■ INSTRUCTIONS TO FOLLOW
Your task is to write out the lines from the line containing "dispensador de jabón/negro (2nd from left)" through the last line of the material, exactly.

■ RECORDS FOR THIS TASK
==*==

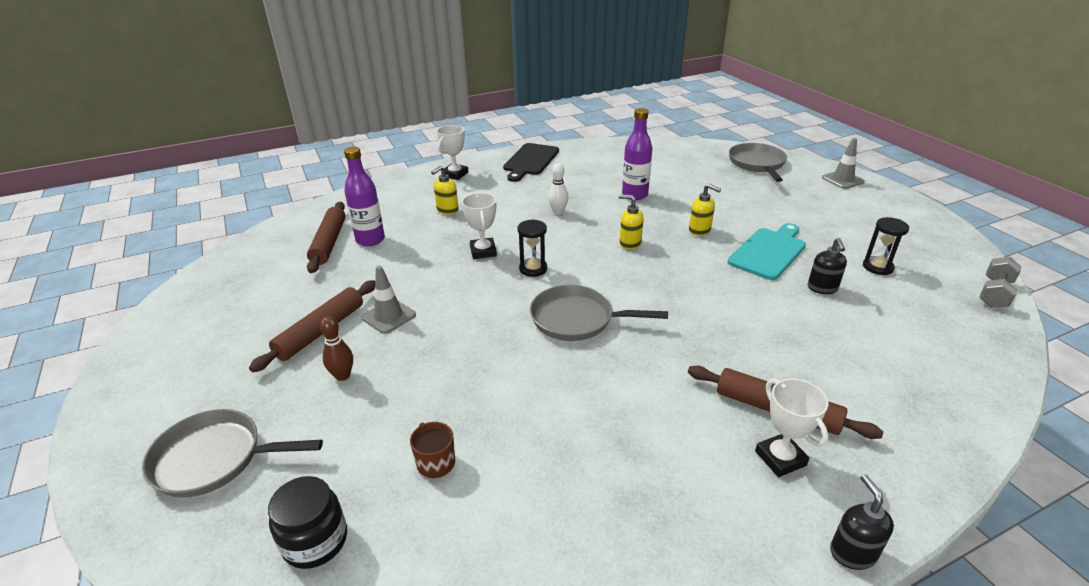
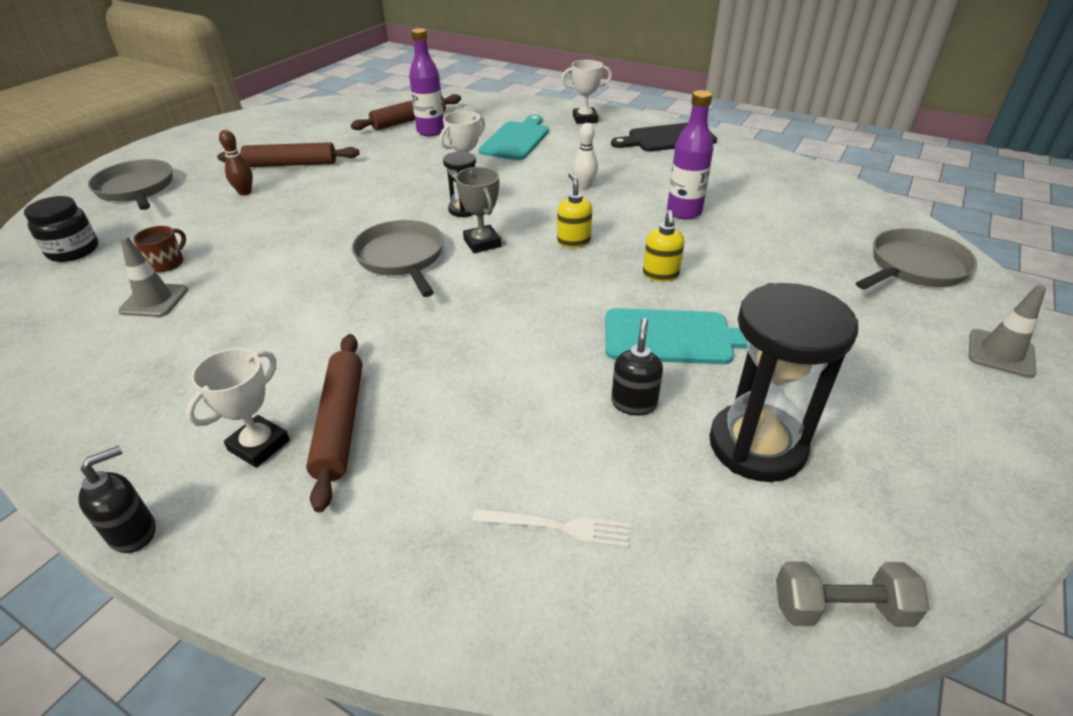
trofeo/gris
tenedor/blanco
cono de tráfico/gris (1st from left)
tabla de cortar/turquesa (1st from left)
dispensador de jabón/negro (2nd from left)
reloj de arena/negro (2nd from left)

==*==

■ FINISHED TASK
dispensador de jabón/negro (2nd from left)
reloj de arena/negro (2nd from left)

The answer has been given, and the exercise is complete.